▽

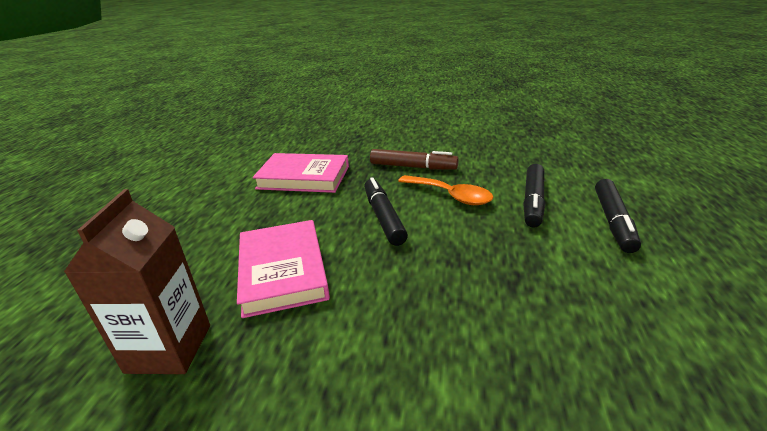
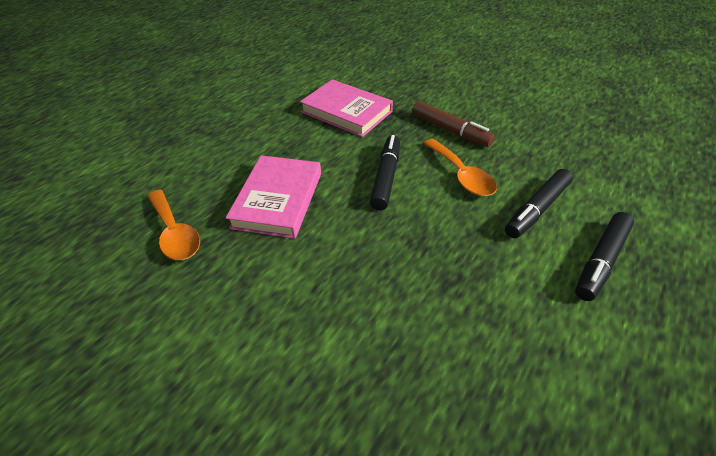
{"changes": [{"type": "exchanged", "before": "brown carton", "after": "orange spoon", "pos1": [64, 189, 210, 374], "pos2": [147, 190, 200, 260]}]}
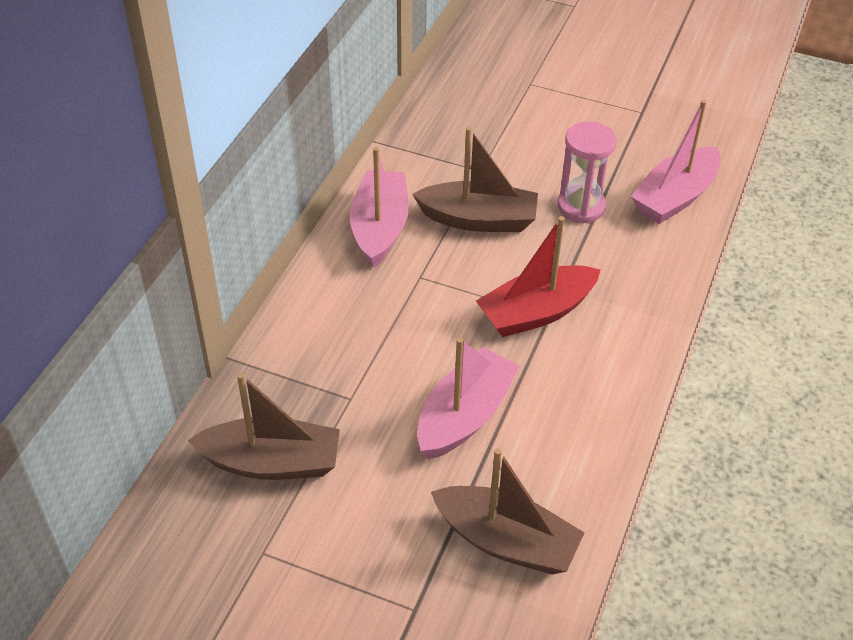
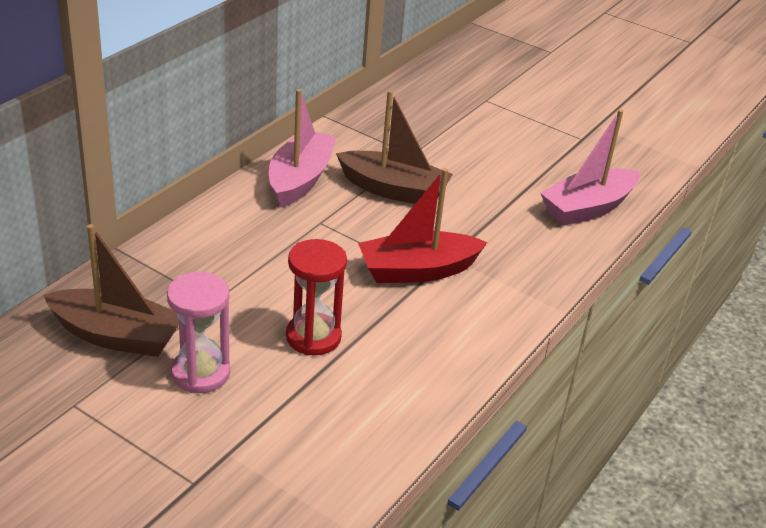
{"changes": [{"type": "missing", "before": "brown boat", "pos1": [431, 448, 585, 575]}, {"type": "relocated", "before": "pink hourglass", "pos1": [557, 121, 617, 224], "pos2": [167, 272, 230, 393]}, {"type": "exchanged", "before": "pink boat", "after": "red hourglass", "pos1": [417, 338, 520, 459], "pos2": [286, 239, 347, 356]}]}
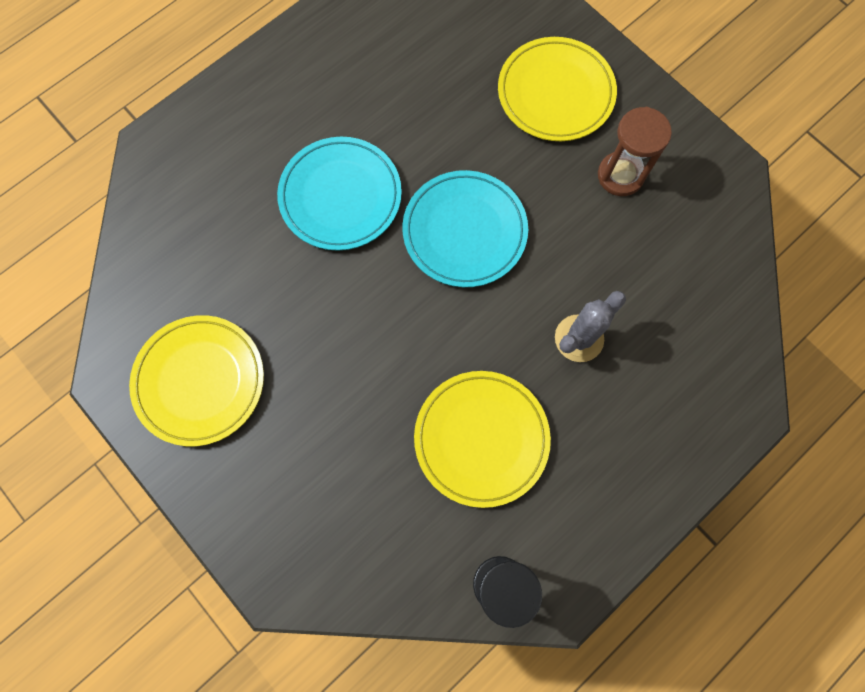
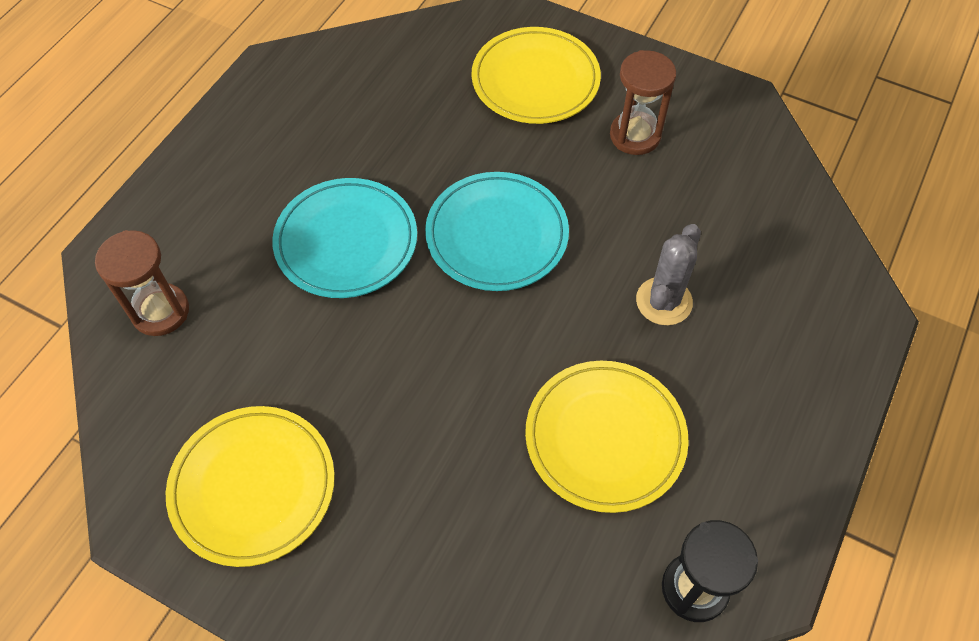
{"changes": [{"type": "appeared", "after": "brown hourglass", "pos2": [95, 230, 189, 336]}]}
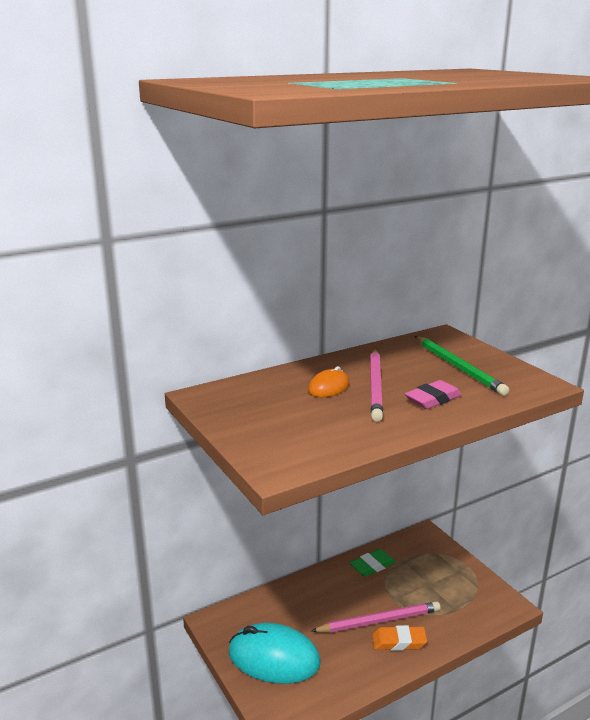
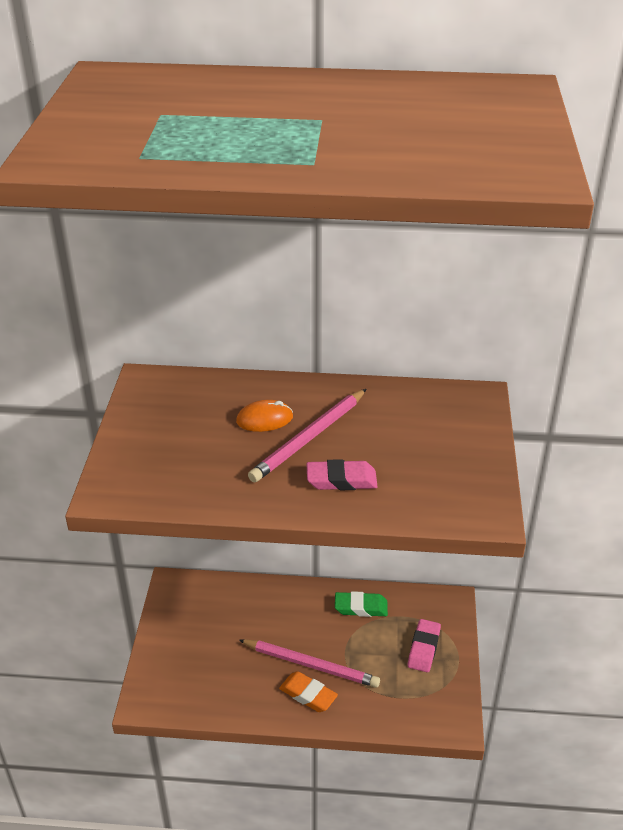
{"changes": [{"type": "missing", "before": "turquoise mouse", "pos1": [228, 623, 321, 684]}, {"type": "missing", "before": "green pencil", "pos1": [415, 336, 509, 396]}, {"type": "appeared", "after": "pink eraser", "pos2": [408, 619, 441, 672]}]}
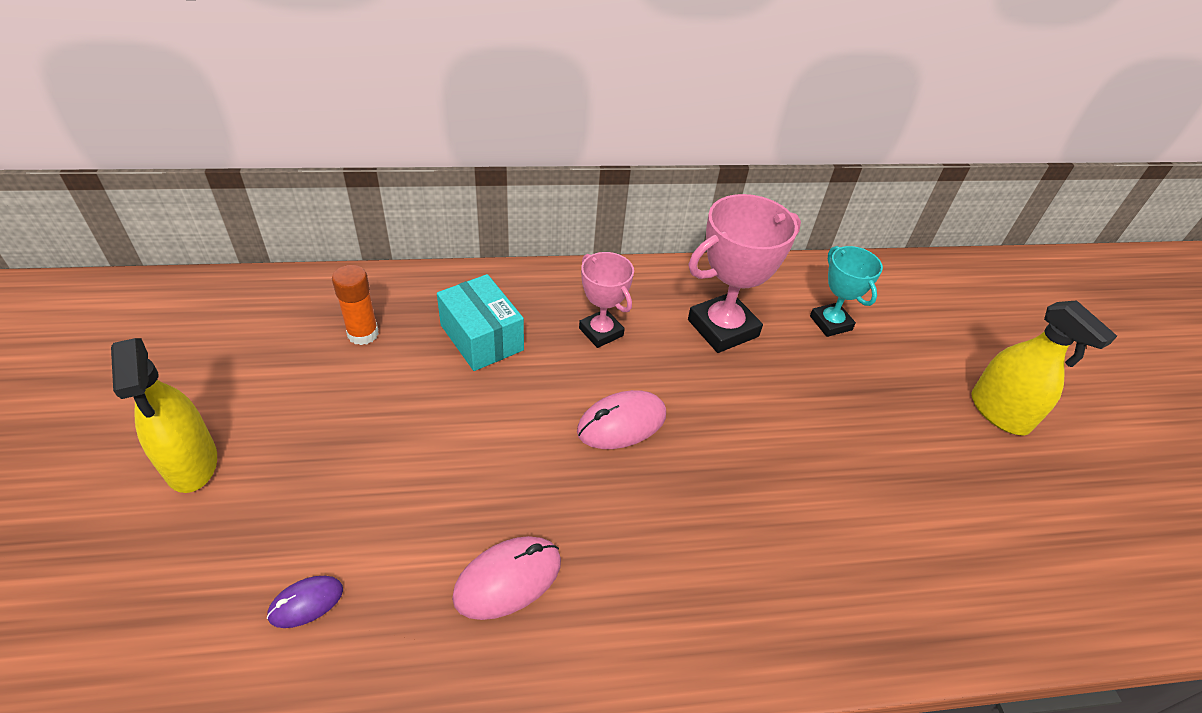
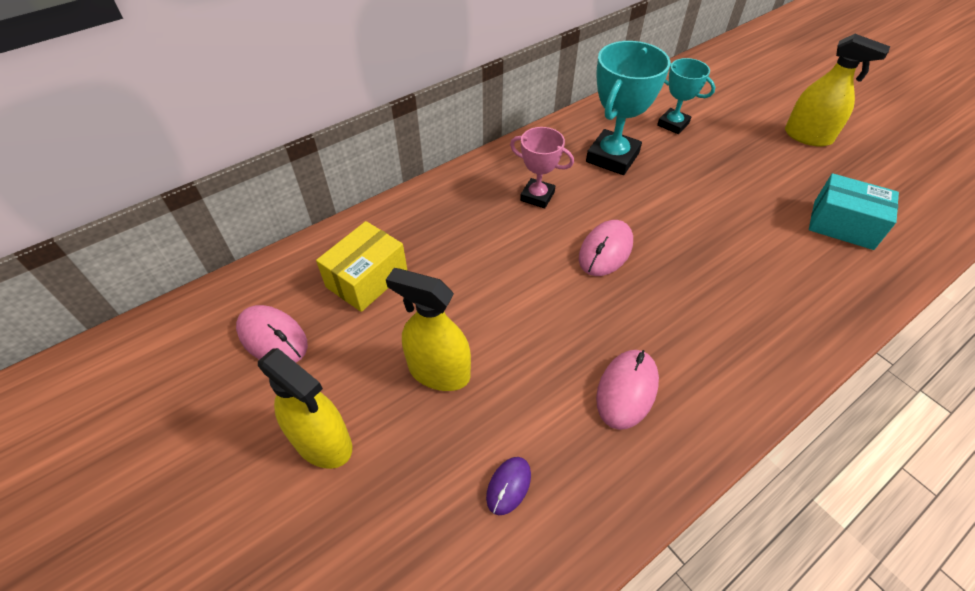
{"changes": [{"type": "appeared", "after": "pink mouse", "pos2": [236, 305, 308, 362]}, {"type": "appeared", "after": "yellow spray bottle", "pos2": [386, 268, 471, 391]}, {"type": "relocated", "before": "turquoise box", "pos1": [437, 274, 524, 371], "pos2": [809, 173, 899, 250]}, {"type": "exchanged", "before": "orange glue stick", "after": "yellow box", "pos1": [332, 265, 379, 345], "pos2": [316, 221, 408, 312]}, {"type": "colour", "before": "pink trophy", "after": "turquoise trophy", "pos1": [688, 194, 801, 353], "pos2": [586, 41, 670, 175]}]}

△

-- Work task --
Give back every record precisely as it stands, without the images.

-- Expected answer --
{"changes": [{"type": "exchanged", "before": "brown carton", "after": "orange spoon", "pos1": [64, 189, 210, 374], "pos2": [147, 190, 200, 260]}]}
{"changes": [{"type": "missing", "before": "brown boat", "pos1": [431, 448, 585, 575]}, {"type": "relocated", "before": "pink hourglass", "pos1": [557, 121, 617, 224], "pos2": [167, 272, 230, 393]}, {"type": "exchanged", "before": "pink boat", "after": "red hourglass", "pos1": [417, 338, 520, 459], "pos2": [286, 239, 347, 356]}]}
{"changes": [{"type": "appeared", "after": "brown hourglass", "pos2": [95, 230, 189, 336]}]}
{"changes": [{"type": "missing", "before": "turquoise mouse", "pos1": [228, 623, 321, 684]}, {"type": "missing", "before": "green pencil", "pos1": [415, 336, 509, 396]}, {"type": "appeared", "after": "pink eraser", "pos2": [408, 619, 441, 672]}]}
{"changes": [{"type": "appeared", "after": "pink mouse", "pos2": [236, 305, 308, 362]}, {"type": "appeared", "after": "yellow spray bottle", "pos2": [386, 268, 471, 391]}, {"type": "relocated", "before": "turquoise box", "pos1": [437, 274, 524, 371], "pos2": [809, 173, 899, 250]}, {"type": "exchanged", "before": "orange glue stick", "after": "yellow box", "pos1": [332, 265, 379, 345], "pos2": [316, 221, 408, 312]}, {"type": "colour", "before": "pink trophy", "after": "turquoise trophy", "pos1": [688, 194, 801, 353], "pos2": [586, 41, 670, 175]}]}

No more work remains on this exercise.